Source data
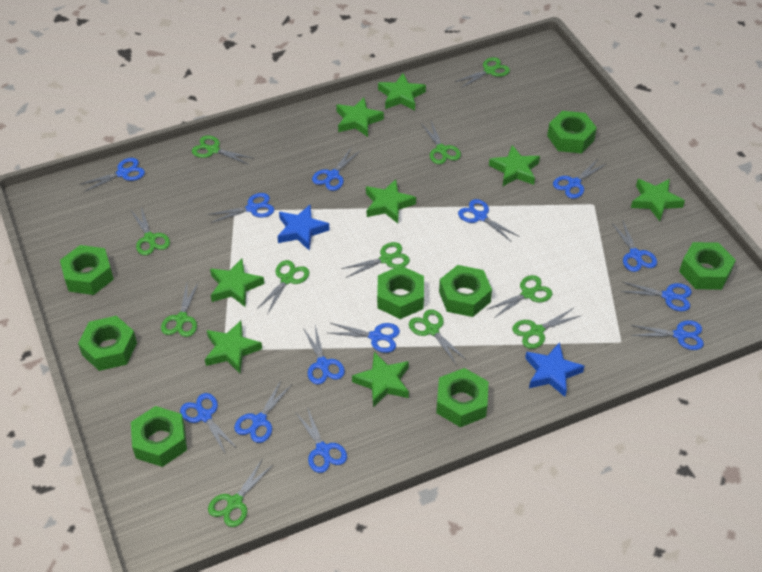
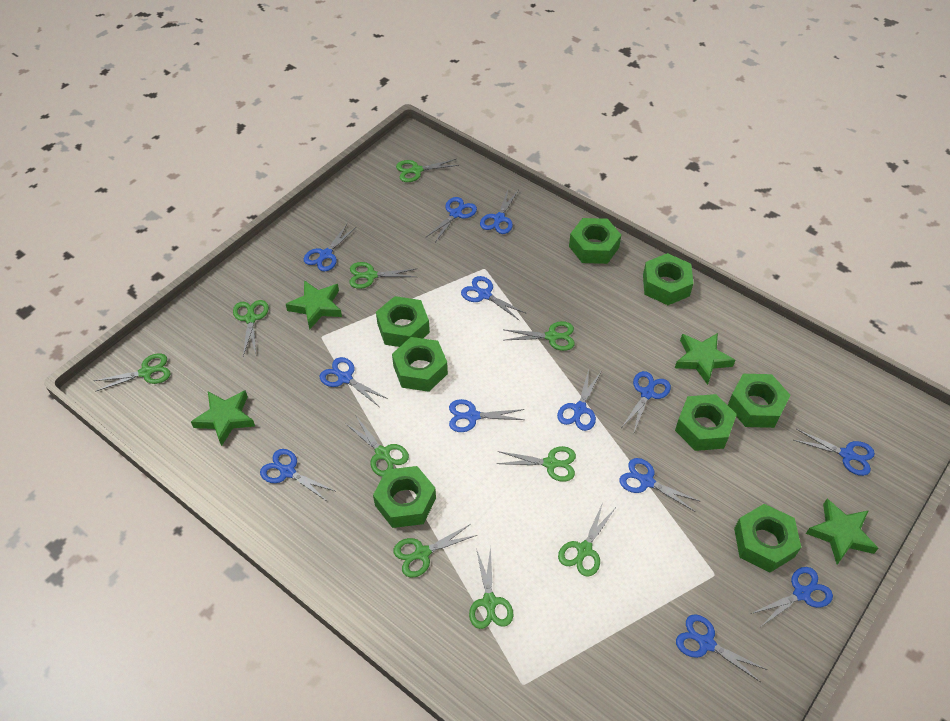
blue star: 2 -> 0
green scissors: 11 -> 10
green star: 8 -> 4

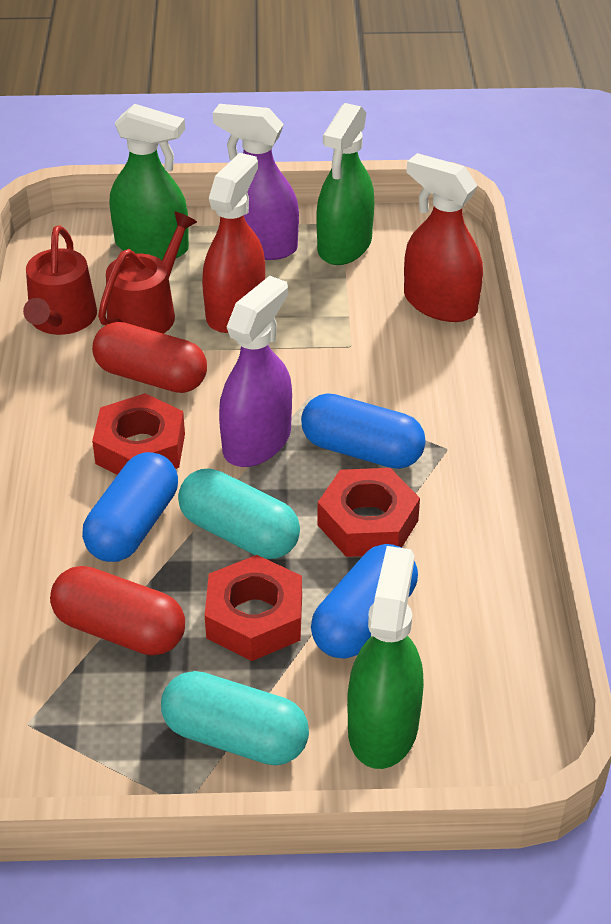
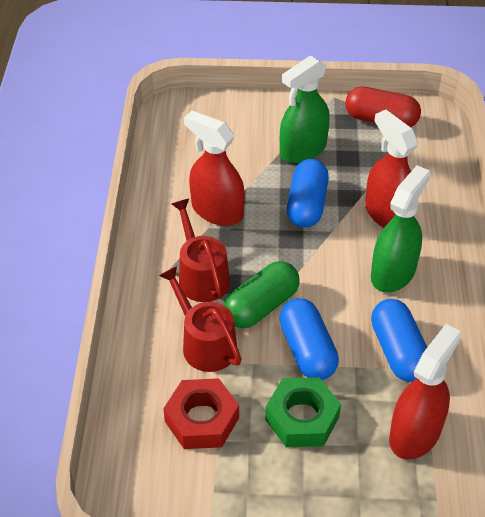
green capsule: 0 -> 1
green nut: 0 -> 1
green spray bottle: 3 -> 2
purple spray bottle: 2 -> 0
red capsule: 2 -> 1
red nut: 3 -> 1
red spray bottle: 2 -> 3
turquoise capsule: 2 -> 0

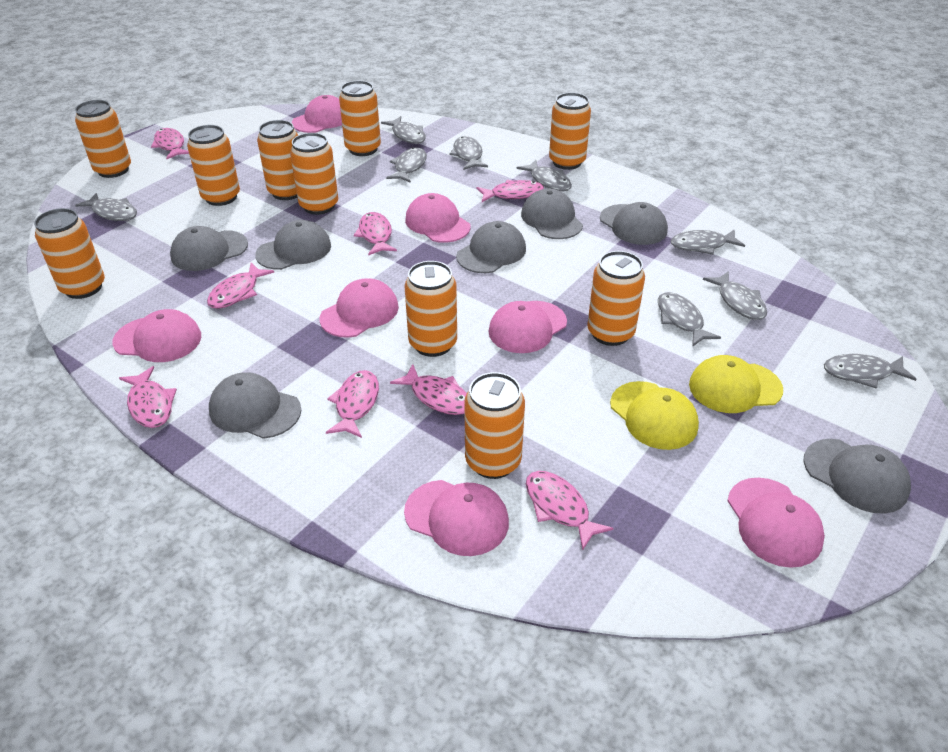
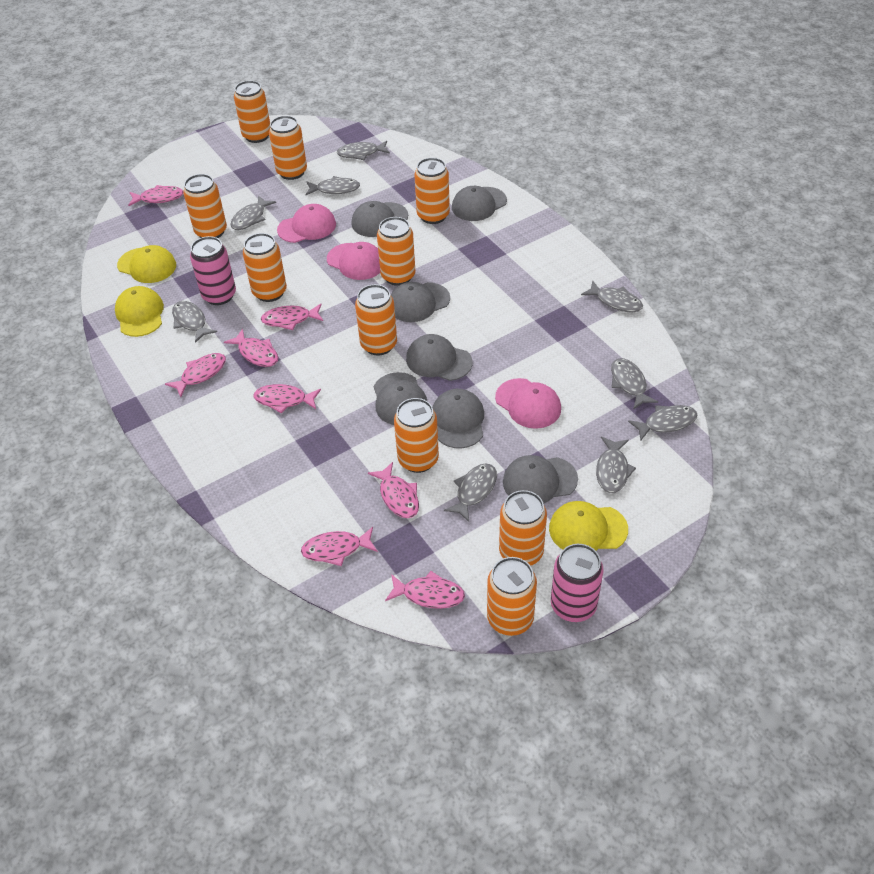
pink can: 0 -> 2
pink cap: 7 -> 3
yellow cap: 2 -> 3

WHAT THE TASK ASKS.
Your answer must be an exact copy of the lines from the one with "red spray bottle: 2 -> 3" through the final line of the data, both included, without any pictures.

TASK SOLUTION.
red spray bottle: 2 -> 3
turquoise capsule: 2 -> 0

pink can: 0 -> 2
pink cap: 7 -> 3
yellow cap: 2 -> 3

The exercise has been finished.